### Work instructions
Pick out the lines below that include the string "star".

### Data extract
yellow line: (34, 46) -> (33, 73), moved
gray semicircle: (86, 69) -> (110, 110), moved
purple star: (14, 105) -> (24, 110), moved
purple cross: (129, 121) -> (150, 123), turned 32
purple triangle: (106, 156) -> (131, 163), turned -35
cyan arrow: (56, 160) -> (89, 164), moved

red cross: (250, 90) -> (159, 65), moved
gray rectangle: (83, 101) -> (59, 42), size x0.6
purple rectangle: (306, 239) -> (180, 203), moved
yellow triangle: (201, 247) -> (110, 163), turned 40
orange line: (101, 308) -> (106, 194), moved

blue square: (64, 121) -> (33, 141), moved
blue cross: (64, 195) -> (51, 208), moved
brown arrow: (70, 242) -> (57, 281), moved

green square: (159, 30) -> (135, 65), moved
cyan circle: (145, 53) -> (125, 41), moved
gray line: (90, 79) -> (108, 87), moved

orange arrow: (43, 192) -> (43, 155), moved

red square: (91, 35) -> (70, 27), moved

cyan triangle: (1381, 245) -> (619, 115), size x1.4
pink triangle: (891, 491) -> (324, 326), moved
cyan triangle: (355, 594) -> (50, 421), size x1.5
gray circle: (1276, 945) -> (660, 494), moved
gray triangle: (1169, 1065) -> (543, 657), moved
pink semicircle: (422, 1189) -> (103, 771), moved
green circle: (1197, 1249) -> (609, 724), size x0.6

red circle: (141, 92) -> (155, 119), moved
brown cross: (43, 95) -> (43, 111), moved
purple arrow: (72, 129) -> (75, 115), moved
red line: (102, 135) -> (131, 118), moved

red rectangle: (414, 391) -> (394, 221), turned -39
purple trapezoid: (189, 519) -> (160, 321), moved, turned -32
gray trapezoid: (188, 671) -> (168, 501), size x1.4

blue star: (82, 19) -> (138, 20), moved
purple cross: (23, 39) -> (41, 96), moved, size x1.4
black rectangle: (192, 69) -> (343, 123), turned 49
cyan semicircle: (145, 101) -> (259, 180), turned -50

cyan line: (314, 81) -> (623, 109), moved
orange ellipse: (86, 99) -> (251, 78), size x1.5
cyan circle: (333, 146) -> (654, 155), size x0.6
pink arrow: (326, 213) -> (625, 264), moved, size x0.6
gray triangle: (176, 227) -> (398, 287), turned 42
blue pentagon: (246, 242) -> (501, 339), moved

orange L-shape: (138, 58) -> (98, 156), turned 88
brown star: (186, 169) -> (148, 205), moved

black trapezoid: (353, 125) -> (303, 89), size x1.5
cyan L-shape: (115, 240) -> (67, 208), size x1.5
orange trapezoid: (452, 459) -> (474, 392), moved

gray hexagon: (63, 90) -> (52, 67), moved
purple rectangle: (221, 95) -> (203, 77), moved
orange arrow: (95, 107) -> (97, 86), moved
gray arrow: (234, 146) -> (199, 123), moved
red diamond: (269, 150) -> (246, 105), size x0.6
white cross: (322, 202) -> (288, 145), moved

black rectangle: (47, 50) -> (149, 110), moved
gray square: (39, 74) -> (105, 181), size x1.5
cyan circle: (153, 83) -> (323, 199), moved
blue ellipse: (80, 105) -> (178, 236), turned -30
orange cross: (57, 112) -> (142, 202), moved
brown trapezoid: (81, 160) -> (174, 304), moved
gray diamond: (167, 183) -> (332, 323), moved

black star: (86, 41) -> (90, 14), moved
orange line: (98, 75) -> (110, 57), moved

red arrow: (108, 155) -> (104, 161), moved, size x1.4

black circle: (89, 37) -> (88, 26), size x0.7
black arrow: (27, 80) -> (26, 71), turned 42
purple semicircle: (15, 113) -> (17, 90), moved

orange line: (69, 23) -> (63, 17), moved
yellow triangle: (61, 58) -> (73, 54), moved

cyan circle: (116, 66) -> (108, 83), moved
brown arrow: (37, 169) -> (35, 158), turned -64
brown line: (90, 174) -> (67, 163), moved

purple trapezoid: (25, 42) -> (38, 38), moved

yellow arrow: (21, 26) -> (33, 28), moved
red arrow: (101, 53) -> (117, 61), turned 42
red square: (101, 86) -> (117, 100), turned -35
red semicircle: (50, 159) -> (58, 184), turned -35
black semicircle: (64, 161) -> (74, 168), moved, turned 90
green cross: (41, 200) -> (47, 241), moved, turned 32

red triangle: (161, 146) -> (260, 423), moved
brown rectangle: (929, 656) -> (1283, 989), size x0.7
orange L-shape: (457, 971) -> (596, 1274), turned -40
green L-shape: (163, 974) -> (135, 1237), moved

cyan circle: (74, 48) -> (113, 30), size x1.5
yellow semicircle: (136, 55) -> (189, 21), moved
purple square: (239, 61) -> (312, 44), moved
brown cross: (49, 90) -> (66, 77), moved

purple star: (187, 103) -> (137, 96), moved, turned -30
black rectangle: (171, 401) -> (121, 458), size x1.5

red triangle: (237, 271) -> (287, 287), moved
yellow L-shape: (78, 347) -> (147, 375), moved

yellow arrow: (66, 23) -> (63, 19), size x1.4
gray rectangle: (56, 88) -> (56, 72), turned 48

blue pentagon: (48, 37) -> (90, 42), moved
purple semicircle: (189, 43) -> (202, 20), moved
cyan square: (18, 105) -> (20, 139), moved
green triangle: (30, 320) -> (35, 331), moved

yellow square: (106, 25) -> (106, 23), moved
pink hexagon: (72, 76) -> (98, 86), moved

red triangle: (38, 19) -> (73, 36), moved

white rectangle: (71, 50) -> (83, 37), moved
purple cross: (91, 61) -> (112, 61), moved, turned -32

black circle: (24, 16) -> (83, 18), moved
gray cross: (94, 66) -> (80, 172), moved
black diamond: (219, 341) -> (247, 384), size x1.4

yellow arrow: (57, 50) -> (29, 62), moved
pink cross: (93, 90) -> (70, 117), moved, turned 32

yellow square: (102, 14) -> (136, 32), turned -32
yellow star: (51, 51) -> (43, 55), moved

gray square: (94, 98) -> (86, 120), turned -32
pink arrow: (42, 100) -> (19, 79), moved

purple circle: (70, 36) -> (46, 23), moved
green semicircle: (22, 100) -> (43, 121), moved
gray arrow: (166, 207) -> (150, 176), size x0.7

### Answer to the exercise
purple star: (14, 105) -> (24, 110), moved
blue star: (82, 19) -> (138, 20), moved
brown star: (186, 169) -> (148, 205), moved
black star: (86, 41) -> (90, 14), moved
purple star: (187, 103) -> (137, 96), moved, turned -30
yellow star: (51, 51) -> (43, 55), moved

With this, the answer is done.